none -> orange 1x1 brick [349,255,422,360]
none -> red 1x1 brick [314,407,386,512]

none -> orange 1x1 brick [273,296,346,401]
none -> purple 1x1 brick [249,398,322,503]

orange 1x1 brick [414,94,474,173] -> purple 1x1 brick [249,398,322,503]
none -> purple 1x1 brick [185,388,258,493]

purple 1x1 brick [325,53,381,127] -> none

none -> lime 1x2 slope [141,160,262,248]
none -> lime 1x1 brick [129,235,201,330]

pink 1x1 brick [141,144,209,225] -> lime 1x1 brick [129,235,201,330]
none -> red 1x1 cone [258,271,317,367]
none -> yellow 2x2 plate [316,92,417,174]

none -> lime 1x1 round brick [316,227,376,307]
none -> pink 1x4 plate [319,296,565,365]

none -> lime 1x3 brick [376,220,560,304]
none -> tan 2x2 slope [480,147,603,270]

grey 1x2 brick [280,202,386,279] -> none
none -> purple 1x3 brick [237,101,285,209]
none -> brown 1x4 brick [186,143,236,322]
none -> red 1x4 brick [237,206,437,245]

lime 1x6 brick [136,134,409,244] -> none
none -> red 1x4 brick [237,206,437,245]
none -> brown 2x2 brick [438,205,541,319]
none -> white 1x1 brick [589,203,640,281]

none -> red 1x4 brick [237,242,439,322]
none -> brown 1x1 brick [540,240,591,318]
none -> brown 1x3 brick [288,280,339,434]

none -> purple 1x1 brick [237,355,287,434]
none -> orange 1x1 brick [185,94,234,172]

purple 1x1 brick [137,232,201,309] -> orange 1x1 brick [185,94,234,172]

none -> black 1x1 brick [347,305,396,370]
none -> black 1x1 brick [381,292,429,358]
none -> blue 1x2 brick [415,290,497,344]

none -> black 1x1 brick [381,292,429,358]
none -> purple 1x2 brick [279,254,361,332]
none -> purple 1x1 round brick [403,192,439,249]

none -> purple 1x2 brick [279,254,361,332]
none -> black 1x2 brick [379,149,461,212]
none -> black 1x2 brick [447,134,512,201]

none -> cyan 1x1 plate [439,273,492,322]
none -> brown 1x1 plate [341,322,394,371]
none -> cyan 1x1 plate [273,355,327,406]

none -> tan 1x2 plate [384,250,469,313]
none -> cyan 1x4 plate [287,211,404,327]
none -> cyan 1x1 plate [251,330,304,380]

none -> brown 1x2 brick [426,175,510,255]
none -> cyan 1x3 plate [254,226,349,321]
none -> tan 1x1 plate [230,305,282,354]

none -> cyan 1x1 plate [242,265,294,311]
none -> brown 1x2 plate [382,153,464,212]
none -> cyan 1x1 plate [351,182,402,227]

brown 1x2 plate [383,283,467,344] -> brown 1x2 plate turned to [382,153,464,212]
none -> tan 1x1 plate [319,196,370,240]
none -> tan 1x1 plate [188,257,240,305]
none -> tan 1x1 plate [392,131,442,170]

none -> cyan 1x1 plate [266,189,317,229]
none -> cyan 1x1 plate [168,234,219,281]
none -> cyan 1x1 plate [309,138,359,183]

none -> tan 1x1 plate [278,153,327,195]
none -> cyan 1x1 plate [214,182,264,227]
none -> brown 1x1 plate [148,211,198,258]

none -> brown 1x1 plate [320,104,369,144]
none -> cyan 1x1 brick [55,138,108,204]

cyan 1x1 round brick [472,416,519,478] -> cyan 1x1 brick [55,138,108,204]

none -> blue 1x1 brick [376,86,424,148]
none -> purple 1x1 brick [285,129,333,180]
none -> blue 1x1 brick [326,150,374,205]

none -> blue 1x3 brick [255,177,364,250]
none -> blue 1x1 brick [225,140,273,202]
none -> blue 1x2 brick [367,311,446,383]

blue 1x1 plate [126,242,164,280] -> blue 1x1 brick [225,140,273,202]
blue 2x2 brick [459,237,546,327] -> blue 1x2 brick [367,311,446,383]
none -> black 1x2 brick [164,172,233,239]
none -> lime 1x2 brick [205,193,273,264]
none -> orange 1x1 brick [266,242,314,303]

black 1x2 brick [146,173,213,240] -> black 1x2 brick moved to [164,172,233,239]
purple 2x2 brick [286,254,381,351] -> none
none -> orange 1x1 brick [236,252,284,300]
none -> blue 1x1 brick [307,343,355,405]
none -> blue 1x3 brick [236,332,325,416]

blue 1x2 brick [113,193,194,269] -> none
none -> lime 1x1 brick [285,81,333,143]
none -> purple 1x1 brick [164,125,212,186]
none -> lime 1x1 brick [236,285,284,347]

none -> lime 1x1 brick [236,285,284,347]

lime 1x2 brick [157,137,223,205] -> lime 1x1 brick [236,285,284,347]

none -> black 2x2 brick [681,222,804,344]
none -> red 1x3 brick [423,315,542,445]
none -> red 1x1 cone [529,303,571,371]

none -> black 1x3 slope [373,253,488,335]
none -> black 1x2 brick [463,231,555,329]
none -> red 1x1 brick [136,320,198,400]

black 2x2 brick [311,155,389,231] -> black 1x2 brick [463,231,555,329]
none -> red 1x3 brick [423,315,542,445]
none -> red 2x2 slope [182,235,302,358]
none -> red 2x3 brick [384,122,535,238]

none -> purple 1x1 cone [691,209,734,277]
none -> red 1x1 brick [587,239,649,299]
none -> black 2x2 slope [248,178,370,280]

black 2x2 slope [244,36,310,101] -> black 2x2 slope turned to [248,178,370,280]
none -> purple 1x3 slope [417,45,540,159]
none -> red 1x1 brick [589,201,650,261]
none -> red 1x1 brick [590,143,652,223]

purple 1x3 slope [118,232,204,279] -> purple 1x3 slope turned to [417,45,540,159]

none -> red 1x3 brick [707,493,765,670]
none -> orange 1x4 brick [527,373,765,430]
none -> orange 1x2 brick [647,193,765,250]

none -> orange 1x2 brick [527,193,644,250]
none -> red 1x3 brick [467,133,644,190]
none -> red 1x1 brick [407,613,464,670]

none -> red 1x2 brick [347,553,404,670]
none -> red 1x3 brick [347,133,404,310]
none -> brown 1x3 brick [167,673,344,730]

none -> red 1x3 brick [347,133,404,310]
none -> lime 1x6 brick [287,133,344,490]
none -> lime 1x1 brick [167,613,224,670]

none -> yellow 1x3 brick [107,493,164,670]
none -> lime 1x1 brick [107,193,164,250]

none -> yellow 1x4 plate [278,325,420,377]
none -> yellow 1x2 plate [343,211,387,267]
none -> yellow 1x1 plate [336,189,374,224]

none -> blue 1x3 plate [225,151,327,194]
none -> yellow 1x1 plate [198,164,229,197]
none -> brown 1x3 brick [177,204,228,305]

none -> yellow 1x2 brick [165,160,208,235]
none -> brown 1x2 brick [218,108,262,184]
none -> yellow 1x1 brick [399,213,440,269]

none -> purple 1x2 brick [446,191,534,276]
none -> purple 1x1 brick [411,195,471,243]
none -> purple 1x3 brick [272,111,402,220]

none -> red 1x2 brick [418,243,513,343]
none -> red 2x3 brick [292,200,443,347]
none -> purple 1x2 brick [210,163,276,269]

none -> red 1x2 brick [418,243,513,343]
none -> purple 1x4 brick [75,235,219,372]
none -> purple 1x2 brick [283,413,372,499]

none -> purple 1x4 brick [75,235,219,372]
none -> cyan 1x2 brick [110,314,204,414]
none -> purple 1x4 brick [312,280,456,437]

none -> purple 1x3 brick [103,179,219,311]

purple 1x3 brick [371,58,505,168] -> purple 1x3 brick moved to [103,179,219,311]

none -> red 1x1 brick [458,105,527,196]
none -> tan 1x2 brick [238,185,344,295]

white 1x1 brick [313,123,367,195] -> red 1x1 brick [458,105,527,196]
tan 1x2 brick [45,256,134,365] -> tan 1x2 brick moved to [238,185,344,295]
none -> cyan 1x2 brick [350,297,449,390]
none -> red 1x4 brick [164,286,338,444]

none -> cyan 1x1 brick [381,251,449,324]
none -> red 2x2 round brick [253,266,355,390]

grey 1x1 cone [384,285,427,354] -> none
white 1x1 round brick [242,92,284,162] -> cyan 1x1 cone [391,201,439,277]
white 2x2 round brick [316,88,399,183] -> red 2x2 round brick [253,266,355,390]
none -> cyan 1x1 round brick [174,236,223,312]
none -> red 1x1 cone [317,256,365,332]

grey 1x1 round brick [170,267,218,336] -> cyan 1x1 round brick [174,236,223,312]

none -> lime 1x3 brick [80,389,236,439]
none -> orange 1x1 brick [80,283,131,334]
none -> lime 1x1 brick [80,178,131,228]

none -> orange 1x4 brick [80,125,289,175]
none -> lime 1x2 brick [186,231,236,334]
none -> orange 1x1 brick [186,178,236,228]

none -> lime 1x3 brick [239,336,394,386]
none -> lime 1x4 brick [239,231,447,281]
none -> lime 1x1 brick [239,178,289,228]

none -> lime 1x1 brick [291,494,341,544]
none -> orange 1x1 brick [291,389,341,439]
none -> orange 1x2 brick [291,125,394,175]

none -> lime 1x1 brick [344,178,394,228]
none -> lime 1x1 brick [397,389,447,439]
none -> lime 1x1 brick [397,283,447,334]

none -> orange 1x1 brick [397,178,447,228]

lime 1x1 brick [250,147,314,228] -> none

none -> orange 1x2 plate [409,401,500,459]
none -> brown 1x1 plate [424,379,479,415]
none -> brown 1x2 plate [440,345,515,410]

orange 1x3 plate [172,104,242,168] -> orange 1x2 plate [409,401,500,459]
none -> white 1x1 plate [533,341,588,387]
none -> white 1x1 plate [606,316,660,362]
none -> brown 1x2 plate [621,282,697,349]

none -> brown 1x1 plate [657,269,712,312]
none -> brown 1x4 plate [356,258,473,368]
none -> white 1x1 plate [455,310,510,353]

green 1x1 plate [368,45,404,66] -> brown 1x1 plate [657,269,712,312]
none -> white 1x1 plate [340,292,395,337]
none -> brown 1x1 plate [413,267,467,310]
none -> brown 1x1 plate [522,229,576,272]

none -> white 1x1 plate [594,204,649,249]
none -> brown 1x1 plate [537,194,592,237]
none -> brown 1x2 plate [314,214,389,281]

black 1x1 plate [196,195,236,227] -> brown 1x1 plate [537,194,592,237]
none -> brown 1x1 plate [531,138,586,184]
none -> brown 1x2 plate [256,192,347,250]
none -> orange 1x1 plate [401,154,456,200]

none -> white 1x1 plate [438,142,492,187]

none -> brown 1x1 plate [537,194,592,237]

========================

Aim of the exercise
Each line in the data that holds the word "pink" must be copied.

Reply
pink 1x1 brick [141,144,209,225] -> lime 1x1 brick [129,235,201,330]
none -> pink 1x4 plate [319,296,565,365]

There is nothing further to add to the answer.